------ Provided records

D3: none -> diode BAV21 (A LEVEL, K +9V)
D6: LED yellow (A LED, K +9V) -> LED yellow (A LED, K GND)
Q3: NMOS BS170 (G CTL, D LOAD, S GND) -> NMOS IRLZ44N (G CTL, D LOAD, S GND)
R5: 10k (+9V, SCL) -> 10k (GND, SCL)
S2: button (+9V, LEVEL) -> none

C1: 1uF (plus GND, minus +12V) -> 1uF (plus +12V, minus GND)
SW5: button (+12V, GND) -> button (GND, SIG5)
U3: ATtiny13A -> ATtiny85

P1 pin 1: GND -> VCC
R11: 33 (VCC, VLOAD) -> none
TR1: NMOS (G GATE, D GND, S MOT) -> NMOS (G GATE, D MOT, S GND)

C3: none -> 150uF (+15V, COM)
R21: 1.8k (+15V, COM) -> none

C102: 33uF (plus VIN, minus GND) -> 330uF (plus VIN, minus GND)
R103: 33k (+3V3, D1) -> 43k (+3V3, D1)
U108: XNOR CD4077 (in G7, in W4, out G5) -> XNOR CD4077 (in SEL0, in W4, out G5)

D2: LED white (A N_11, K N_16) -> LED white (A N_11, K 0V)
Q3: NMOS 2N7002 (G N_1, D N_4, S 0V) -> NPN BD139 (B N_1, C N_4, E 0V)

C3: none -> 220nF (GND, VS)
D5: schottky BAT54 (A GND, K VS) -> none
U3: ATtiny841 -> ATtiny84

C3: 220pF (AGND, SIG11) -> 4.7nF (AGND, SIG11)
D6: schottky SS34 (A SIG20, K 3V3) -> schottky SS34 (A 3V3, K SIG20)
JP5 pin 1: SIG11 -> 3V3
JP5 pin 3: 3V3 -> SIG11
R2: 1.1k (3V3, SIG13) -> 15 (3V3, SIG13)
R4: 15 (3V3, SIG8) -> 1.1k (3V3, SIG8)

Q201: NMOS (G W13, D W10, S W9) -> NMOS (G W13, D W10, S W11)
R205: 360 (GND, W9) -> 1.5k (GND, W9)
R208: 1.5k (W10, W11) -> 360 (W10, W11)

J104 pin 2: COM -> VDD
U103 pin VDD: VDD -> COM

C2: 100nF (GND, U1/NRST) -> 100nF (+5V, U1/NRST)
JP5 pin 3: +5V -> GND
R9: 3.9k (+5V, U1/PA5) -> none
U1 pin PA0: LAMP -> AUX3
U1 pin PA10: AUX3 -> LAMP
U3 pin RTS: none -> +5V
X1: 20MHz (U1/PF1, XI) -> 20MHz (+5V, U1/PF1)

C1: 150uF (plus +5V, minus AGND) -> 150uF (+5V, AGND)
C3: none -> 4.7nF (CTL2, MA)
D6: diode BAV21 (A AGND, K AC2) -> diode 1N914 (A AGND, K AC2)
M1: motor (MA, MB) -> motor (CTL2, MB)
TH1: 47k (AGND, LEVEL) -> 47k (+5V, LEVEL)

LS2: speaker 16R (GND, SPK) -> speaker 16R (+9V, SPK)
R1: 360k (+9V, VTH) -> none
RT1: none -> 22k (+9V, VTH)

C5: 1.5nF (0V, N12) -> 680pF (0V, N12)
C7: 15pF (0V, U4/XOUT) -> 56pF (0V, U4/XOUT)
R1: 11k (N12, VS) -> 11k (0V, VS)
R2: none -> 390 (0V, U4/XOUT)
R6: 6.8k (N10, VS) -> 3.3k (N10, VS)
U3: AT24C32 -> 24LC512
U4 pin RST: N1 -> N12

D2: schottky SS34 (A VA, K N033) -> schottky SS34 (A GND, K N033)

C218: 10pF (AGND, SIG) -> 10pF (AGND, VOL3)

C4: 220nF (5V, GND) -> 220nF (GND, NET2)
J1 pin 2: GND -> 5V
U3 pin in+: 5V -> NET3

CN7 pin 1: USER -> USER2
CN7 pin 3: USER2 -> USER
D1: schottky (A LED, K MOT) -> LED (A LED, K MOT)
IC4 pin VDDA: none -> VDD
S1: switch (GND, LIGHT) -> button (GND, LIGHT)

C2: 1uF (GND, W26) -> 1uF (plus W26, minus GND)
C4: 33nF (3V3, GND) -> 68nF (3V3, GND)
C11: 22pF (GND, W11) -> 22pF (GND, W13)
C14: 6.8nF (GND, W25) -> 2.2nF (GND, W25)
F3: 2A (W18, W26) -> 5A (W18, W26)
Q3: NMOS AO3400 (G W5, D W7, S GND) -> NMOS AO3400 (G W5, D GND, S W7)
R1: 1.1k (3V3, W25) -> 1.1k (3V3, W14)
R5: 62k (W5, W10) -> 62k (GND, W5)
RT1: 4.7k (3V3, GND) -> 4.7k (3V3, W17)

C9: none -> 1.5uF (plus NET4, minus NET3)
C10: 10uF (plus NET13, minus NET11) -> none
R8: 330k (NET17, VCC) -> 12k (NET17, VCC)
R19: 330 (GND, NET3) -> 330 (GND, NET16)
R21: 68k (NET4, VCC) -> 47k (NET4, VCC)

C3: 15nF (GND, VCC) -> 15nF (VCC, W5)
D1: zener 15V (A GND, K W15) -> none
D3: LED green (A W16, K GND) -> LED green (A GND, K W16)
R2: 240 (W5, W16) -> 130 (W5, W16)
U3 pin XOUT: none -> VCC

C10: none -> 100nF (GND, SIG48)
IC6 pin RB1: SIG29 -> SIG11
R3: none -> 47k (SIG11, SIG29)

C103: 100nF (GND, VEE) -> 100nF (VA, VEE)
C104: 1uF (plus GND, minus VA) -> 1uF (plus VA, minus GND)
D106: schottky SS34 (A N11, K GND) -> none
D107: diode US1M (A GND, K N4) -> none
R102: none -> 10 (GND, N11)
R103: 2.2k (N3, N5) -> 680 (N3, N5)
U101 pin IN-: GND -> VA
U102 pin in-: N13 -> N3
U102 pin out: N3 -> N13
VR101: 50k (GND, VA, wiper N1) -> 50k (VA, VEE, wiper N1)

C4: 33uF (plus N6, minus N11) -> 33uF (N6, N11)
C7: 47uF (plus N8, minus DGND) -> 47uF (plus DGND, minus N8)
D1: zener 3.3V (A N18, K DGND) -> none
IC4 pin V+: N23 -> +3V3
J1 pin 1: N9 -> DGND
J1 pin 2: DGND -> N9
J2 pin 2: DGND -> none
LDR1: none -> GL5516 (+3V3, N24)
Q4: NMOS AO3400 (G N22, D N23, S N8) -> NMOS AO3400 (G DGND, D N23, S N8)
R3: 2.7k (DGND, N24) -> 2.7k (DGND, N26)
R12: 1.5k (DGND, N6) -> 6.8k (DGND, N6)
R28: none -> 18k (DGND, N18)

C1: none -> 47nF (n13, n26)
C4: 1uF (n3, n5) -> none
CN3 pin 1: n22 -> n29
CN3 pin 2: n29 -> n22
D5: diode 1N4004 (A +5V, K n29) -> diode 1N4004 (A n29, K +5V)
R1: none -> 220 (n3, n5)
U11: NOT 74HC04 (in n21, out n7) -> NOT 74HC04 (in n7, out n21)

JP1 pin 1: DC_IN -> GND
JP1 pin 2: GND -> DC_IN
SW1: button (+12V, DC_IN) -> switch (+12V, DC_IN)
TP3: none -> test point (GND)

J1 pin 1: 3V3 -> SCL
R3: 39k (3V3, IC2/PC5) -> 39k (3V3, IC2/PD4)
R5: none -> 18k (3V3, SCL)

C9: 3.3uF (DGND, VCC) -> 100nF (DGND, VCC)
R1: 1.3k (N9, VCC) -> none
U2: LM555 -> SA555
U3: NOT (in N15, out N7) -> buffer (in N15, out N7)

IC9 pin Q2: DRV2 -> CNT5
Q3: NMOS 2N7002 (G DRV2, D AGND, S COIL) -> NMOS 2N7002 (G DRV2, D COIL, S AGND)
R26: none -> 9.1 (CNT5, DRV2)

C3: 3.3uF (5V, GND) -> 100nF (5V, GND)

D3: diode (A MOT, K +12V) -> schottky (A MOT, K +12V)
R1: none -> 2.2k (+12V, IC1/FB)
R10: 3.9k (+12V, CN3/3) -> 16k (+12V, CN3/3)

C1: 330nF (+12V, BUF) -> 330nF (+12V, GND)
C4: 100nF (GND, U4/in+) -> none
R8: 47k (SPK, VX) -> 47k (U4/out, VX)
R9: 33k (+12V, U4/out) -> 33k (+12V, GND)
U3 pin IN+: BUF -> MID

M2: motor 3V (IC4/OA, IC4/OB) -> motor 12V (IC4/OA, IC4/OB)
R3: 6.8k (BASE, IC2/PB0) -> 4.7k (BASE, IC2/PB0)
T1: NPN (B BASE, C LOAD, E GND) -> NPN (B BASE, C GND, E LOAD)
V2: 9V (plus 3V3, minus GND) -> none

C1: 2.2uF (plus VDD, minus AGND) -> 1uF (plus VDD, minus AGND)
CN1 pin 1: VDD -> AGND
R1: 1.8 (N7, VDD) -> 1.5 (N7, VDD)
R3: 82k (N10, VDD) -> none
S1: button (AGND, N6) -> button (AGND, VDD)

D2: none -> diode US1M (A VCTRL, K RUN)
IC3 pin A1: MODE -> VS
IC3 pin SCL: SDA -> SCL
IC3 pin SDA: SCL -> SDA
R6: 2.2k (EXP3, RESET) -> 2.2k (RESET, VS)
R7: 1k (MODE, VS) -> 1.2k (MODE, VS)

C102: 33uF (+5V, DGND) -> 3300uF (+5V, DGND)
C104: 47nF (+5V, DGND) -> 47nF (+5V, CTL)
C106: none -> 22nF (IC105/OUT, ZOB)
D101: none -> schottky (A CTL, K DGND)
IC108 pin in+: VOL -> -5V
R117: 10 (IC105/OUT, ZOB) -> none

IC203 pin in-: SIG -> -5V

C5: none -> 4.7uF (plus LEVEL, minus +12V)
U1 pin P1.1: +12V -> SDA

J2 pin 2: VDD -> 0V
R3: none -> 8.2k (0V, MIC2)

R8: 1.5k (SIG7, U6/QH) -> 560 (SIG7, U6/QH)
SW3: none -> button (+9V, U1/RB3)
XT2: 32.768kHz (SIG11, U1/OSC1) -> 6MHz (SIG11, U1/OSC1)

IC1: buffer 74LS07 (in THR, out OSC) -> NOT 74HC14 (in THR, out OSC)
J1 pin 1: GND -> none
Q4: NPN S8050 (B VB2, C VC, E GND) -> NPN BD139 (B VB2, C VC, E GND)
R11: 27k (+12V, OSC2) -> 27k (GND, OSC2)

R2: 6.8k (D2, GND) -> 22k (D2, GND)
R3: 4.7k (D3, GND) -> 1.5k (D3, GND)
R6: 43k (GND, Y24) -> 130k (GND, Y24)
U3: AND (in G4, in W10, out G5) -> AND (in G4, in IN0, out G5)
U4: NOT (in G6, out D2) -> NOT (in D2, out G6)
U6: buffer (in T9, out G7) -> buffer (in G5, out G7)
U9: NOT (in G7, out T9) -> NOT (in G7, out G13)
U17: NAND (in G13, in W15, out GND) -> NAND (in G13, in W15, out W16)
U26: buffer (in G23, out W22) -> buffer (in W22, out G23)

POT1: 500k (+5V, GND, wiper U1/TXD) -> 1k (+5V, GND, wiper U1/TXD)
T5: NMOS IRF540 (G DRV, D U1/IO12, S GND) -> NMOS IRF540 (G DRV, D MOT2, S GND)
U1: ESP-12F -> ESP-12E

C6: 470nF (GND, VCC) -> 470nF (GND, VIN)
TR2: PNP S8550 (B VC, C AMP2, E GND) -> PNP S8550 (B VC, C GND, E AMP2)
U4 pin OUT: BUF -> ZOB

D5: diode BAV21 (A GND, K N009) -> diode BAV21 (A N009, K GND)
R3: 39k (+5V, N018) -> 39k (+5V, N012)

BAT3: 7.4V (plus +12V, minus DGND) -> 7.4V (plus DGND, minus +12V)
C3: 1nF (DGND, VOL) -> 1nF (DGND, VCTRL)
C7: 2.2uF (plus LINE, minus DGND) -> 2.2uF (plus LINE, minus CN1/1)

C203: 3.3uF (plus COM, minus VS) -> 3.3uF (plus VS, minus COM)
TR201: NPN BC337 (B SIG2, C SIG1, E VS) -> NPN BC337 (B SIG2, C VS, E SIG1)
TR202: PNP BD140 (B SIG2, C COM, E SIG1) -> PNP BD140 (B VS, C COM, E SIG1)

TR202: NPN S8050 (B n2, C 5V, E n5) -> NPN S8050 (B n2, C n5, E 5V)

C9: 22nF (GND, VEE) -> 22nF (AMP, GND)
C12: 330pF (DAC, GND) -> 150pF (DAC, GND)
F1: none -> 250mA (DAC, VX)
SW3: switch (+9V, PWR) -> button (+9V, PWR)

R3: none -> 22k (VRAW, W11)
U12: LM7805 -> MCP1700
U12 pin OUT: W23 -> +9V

------------

What to produce: Copy every line of the material in which the word "switch" occurs.

Solution:
S1: switch (GND, LIGHT) -> button (GND, LIGHT)
SW1: button (+12V, DC_IN) -> switch (+12V, DC_IN)
SW3: switch (+9V, PWR) -> button (+9V, PWR)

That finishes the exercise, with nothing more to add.